### WORK TO BE COMPLETED:
Reproduce every one of the following lines without changing anything.

--- start ---

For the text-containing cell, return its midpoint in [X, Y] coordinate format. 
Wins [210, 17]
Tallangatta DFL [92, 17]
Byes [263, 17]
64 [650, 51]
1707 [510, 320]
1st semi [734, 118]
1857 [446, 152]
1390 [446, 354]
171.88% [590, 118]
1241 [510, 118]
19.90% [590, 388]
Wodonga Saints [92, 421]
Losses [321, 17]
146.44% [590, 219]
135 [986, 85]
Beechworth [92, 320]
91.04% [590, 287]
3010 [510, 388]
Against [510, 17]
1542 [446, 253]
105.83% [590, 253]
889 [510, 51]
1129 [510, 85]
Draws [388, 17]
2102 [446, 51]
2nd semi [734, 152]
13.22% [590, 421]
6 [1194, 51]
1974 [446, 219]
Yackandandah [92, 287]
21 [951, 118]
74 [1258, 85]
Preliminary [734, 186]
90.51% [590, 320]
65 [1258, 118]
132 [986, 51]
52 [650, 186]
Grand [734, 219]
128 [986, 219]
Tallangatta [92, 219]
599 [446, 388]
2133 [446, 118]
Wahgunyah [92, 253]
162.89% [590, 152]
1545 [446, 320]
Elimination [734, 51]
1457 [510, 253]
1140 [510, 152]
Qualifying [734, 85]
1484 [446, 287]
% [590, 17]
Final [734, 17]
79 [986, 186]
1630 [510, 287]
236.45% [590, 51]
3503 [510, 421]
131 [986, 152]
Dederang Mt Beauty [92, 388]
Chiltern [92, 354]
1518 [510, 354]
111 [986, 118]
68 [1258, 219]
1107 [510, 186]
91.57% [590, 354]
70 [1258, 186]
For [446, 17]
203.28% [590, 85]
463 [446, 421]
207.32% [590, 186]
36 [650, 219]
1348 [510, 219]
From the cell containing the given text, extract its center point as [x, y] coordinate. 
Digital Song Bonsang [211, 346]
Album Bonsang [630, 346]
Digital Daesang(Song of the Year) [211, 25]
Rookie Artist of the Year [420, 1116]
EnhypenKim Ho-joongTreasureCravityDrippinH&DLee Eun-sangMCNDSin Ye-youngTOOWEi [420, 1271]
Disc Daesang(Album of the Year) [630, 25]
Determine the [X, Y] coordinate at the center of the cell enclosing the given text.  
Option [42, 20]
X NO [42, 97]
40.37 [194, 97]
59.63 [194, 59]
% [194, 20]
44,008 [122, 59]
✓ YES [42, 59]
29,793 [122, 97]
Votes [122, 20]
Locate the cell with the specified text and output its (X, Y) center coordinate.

--- end ---

### THE COMPLETED TASK:
For the text-containing cell, return its midpoint in [X, Y] coordinate format. 
Wins [210, 17]
Tallangatta DFL [92, 17]
Byes [263, 17]
64 [650, 51]
1707 [510, 320]
1st semi [734, 118]
1857 [446, 152]
1390 [446, 354]
171.88% [590, 118]
1241 [510, 118]
19.90% [590, 388]
Wodonga Saints [92, 421]
Losses [321, 17]
146.44% [590, 219]
135 [986, 85]
Beechworth [92, 320]
91.04% [590, 287]
3010 [510, 388]
Against [510, 17]
1542 [446, 253]
105.83% [590, 253]
889 [510, 51]
1129 [510, 85]
Draws [388, 17]
2102 [446, 51]
2nd semi [734, 152]
13.22% [590, 421]
6 [1194, 51]
1974 [446, 219]
Yackandandah [92, 287]
21 [951, 118]
74 [1258, 85]
Preliminary [734, 186]
90.51% [590, 320]
65 [1258, 118]
132 [986, 51]
52 [650, 186]
Grand [734, 219]
128 [986, 219]
Tallangatta [92, 219]
599 [446, 388]
2133 [446, 118]
Wahgunyah [92, 253]
162.89% [590, 152]
1545 [446, 320]
Elimination [734, 51]
1457 [510, 253]
1140 [510, 152]
Qualifying [734, 85]
1484 [446, 287]
% [590, 17]
Final [734, 17]
79 [986, 186]
1630 [510, 287]
236.45% [590, 51]
3503 [510, 421]
131 [986, 152]
Dederang Mt Beauty [92, 388]
Chiltern [92, 354]
1518 [510, 354]
111 [986, 118]
68 [1258, 219]
1107 [510, 186]
91.57% [590, 354]
70 [1258, 186]
For [446, 17]
203.28% [590, 85]
463 [446, 421]
207.32% [590, 186]
36 [650, 219]
1348 [510, 219]
From the cell containing the given text, extract its center point as [x, y] coordinate. 
Digital Song Bonsang [211, 346]
Album Bonsang [630, 346]
Digital Daesang(Song of the Year) [211, 25]
Rookie Artist of the Year [420, 1116]
EnhypenKim Ho-joongTreasureCravityDrippinH&DLee Eun-sangMCNDSin Ye-youngTOOWEi [420, 1271]
Disc Daesang(Album of the Year) [630, 25]
Determine the [X, Y] coordinate at the center of the cell enclosing the given text.  
Option [42, 20]
X NO [42, 97]
40.37 [194, 97]
59.63 [194, 59]
% [194, 20]
44,008 [122, 59]
✓ YES [42, 59]
29,793 [122, 97]
Votes [122, 20]
Locate the cell with the specified text and output its (X, Y) center coordinate.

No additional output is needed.